#### EXERCISE PROMPT
Every record is to be copied unchanged, except that its pictures are removed.

#### Count change data
[Start of section]

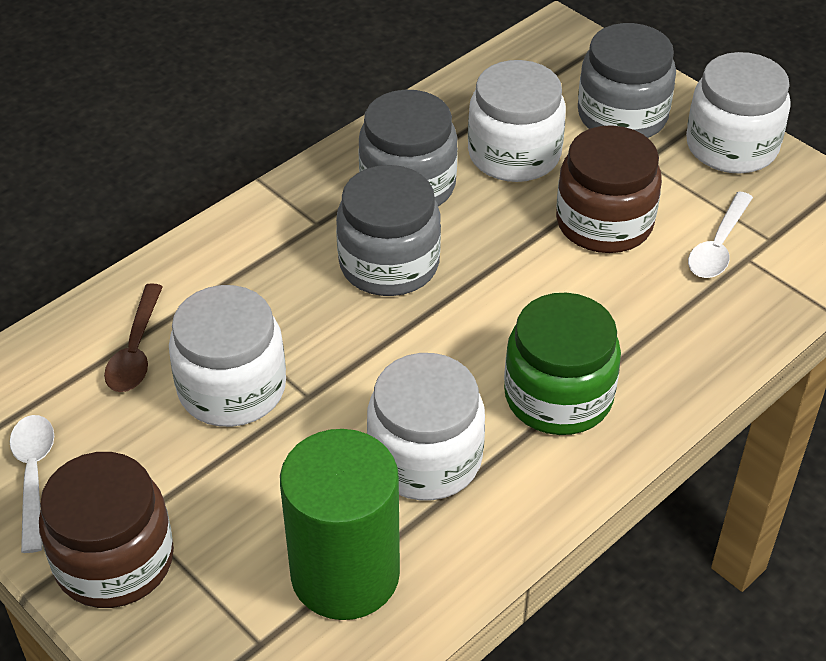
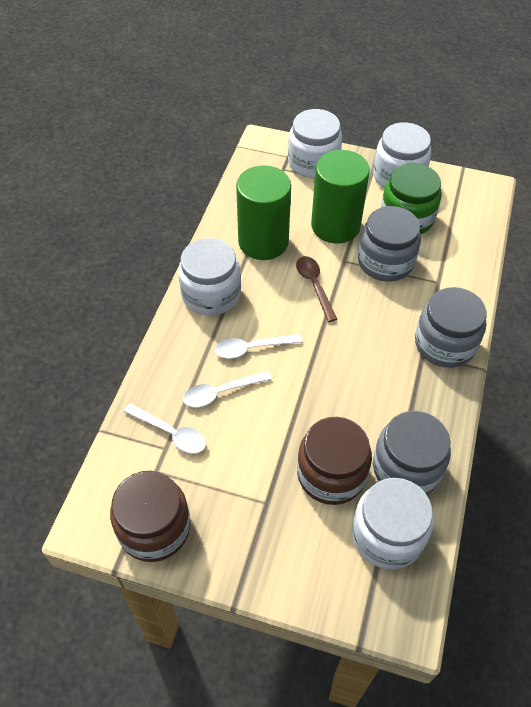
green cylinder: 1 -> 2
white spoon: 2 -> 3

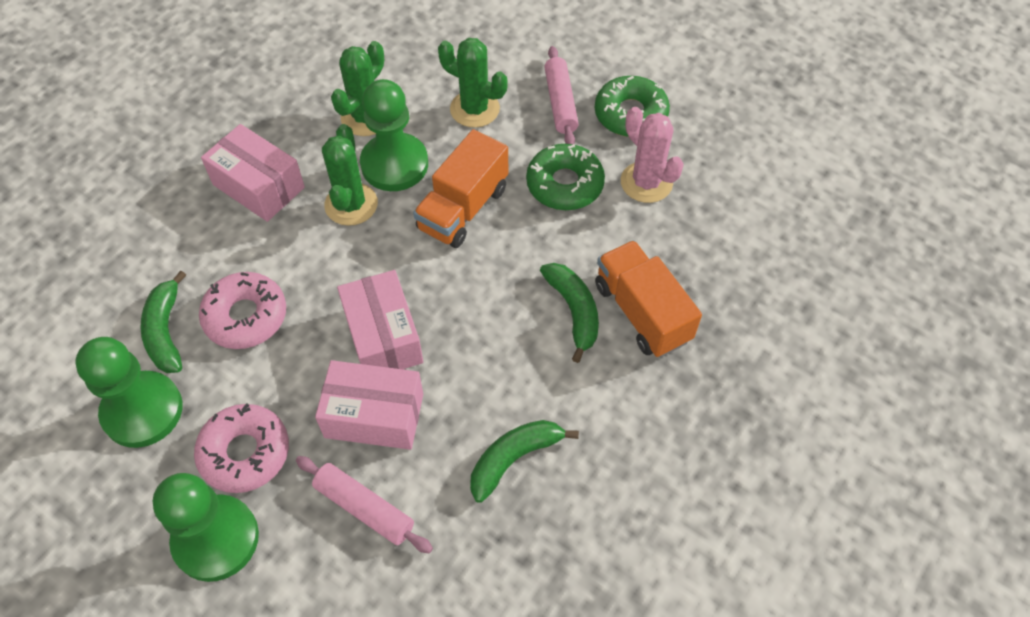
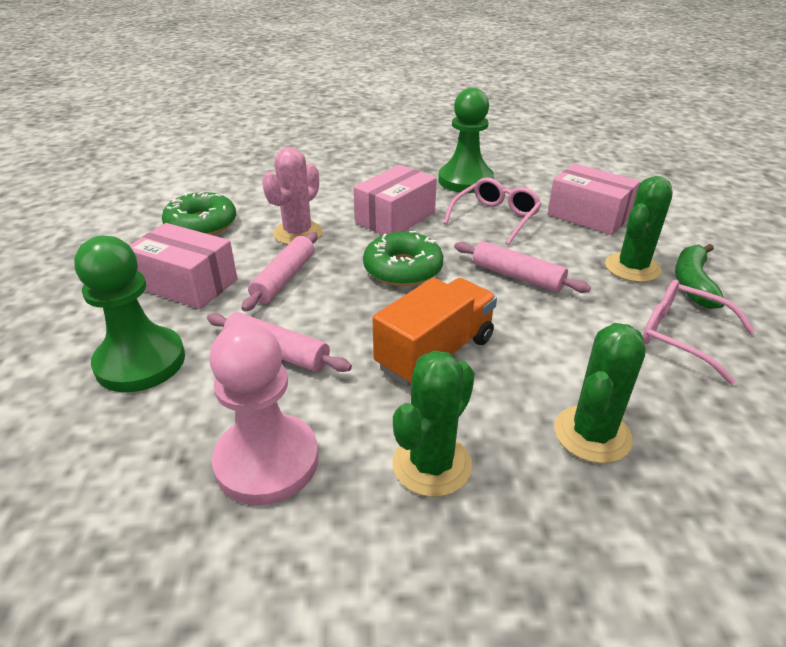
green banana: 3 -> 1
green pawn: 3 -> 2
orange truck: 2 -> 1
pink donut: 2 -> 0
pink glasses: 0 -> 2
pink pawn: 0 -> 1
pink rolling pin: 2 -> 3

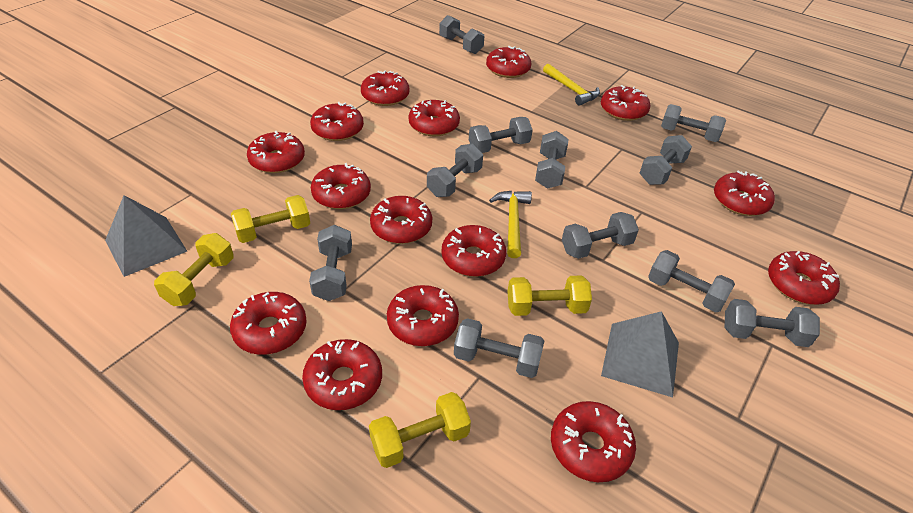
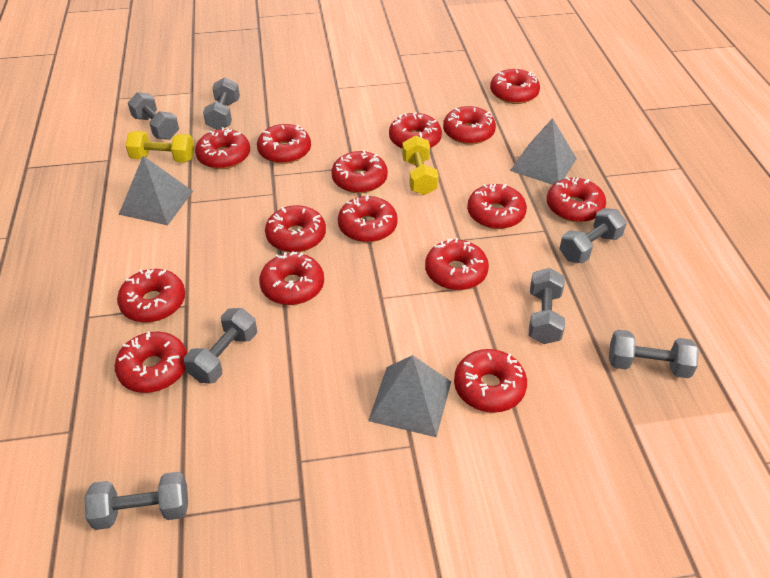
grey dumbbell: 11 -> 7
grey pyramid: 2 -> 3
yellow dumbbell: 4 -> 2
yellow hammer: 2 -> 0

[End of section]

#### ANSWER BOX
green cylinder: 1 -> 2
white spoon: 2 -> 3

green banana: 3 -> 1
green pawn: 3 -> 2
orange truck: 2 -> 1
pink donut: 2 -> 0
pink glasses: 0 -> 2
pink pawn: 0 -> 1
pink rolling pin: 2 -> 3

grey dumbbell: 11 -> 7
grey pyramid: 2 -> 3
yellow dumbbell: 4 -> 2
yellow hammer: 2 -> 0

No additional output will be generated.